__Your assignment__
What you give back from the listing below should be an exact copy of the lines from the one with "green circle: (287, 69) -> (221, 22), moved" down to the one with "yellow arrow: (81, 90) -> (56, 68), moved", and it should contain no pictures.

** Exercise input follows **

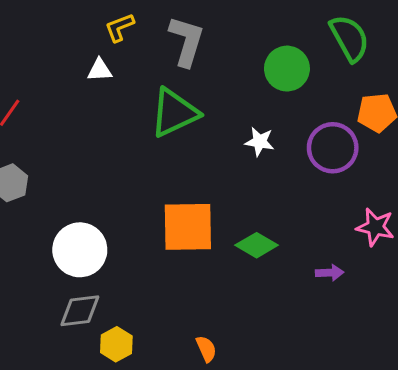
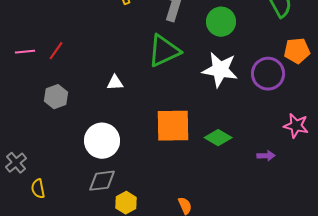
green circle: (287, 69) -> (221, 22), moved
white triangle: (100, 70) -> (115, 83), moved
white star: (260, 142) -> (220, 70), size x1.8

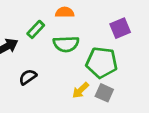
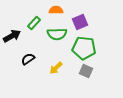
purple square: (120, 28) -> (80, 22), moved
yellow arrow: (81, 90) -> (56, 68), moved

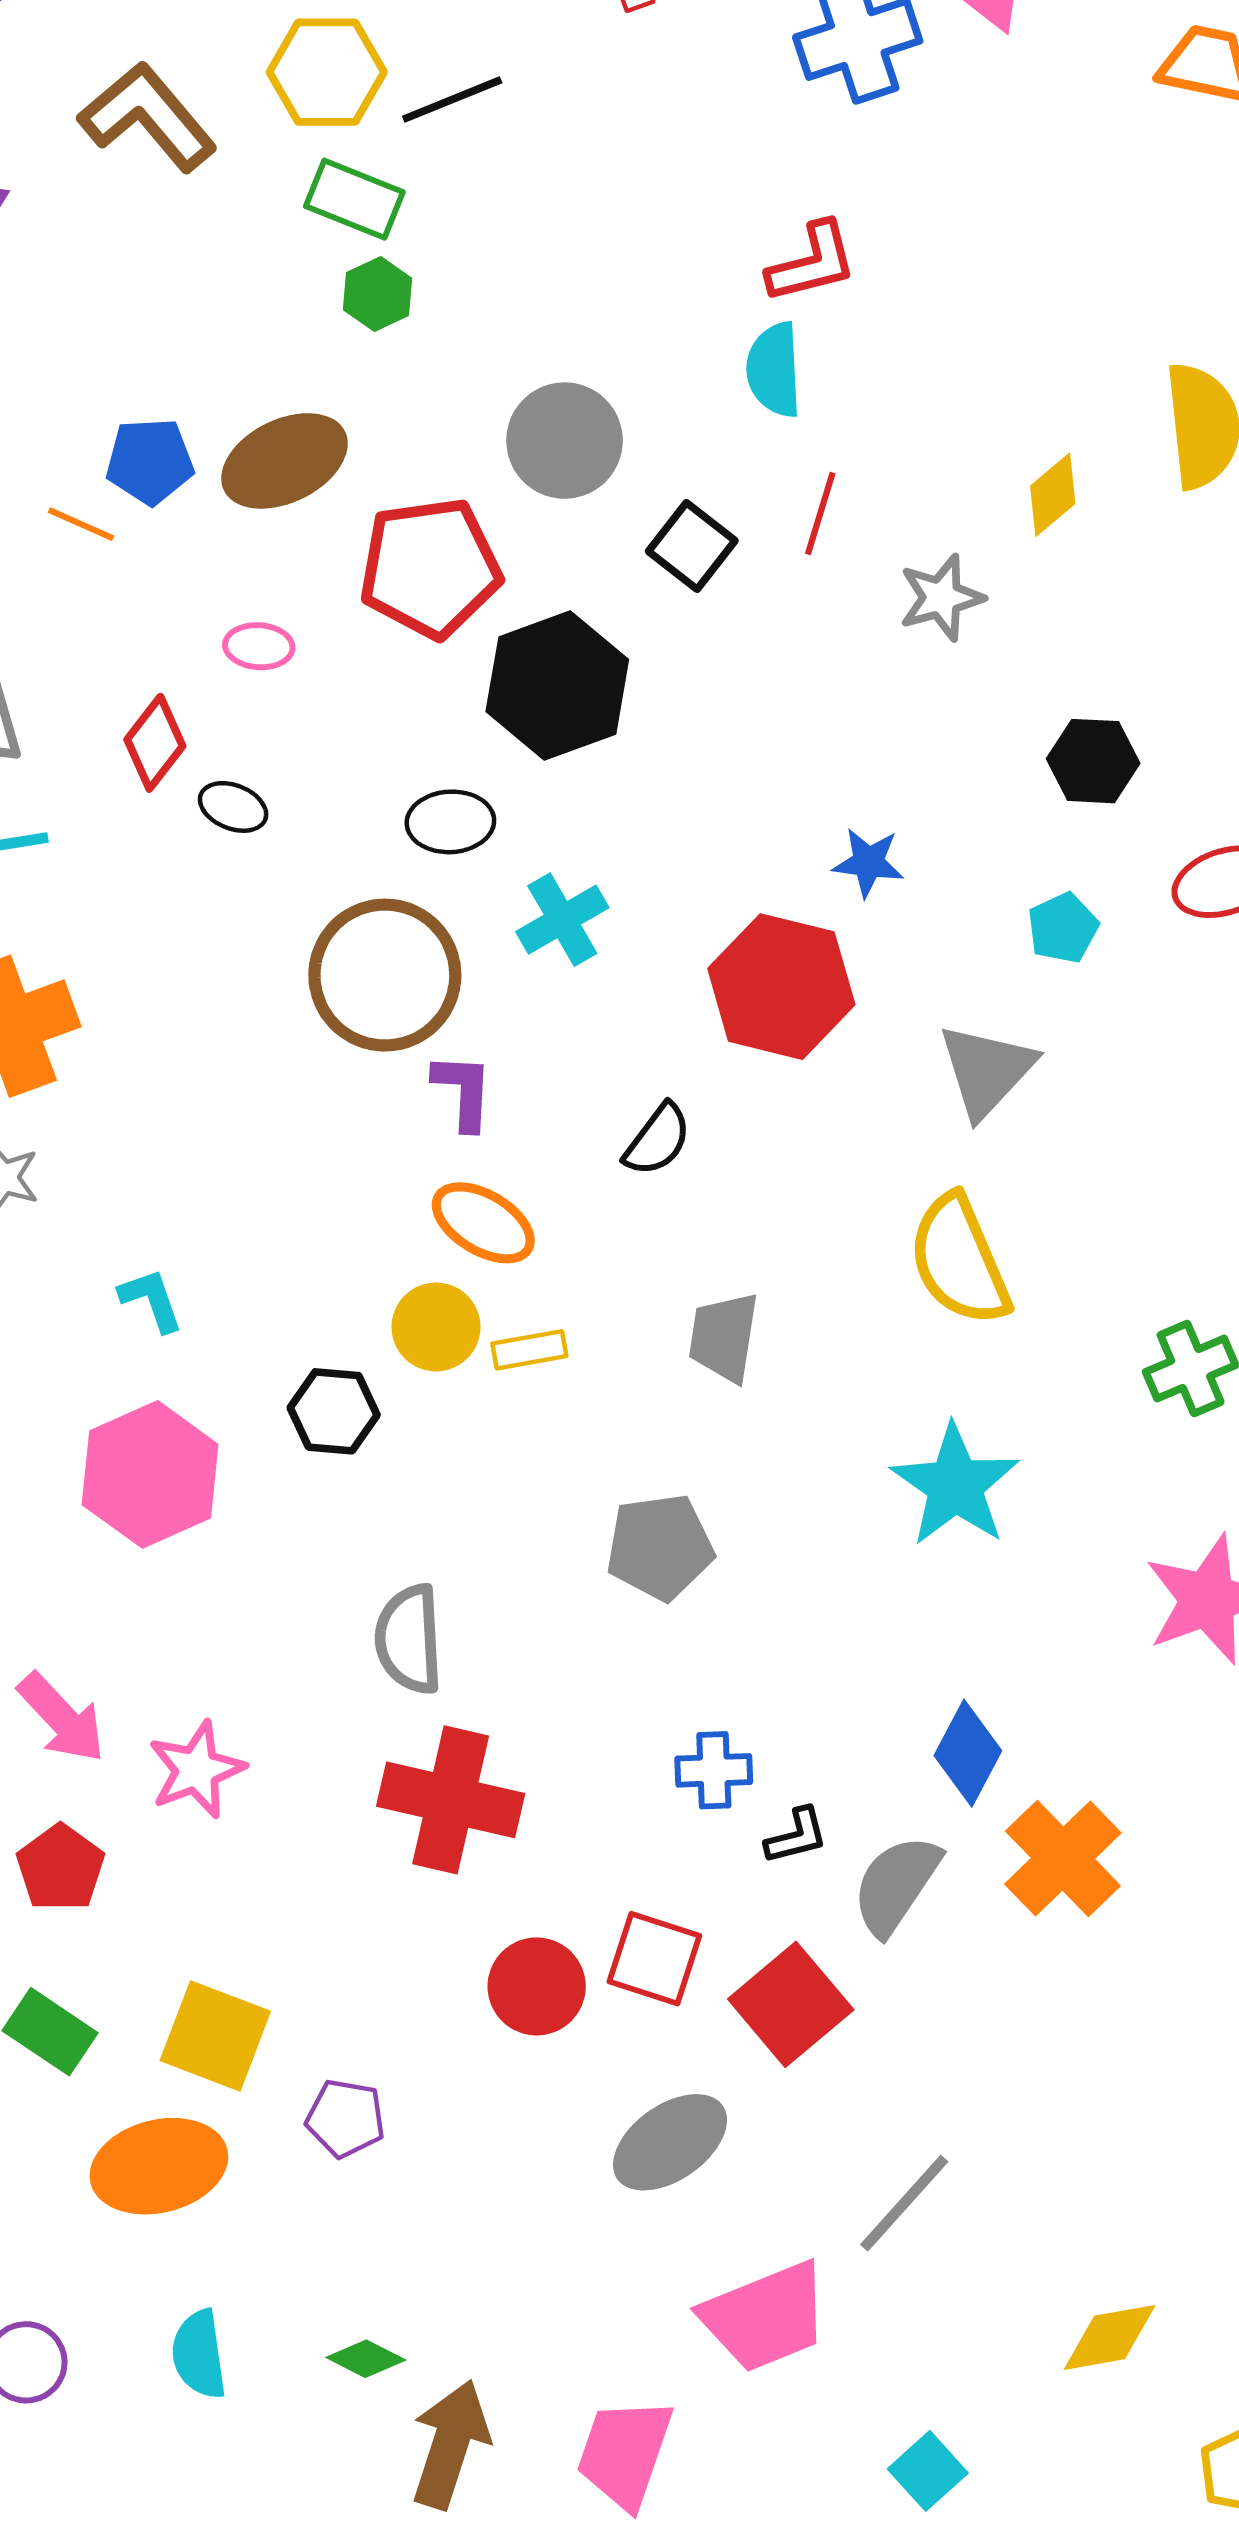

** End of Exercise input **
** Exercise input follows **

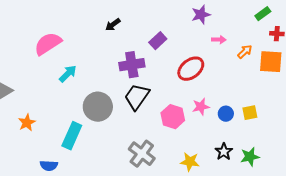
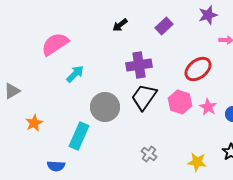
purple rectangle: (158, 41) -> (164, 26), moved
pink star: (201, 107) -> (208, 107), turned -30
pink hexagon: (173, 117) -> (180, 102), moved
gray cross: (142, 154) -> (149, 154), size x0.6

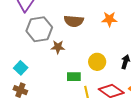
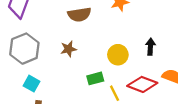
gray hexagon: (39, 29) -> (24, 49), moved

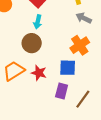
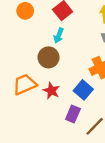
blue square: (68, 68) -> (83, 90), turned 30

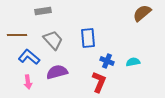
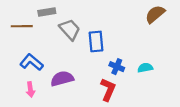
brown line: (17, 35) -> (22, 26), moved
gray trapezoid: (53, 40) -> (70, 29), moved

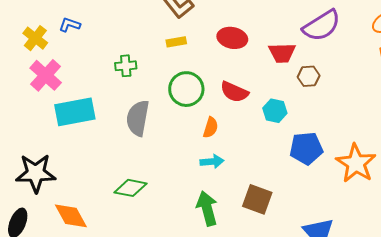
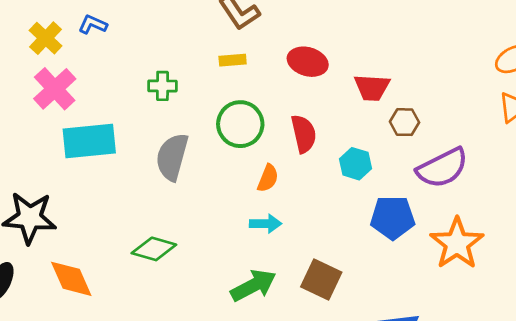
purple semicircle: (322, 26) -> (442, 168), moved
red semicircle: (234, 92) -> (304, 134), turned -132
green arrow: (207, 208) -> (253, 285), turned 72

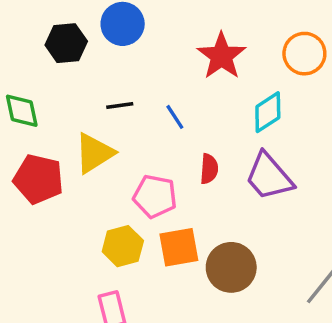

** End of Exercise input **

__Your solution__
green circle: (287, 69) -> (221, 22), moved
white triangle: (100, 70) -> (115, 83), moved
white star: (260, 142) -> (220, 70), size x1.8

purple square: (120, 28) -> (80, 22), moved
yellow arrow: (81, 90) -> (56, 68), moved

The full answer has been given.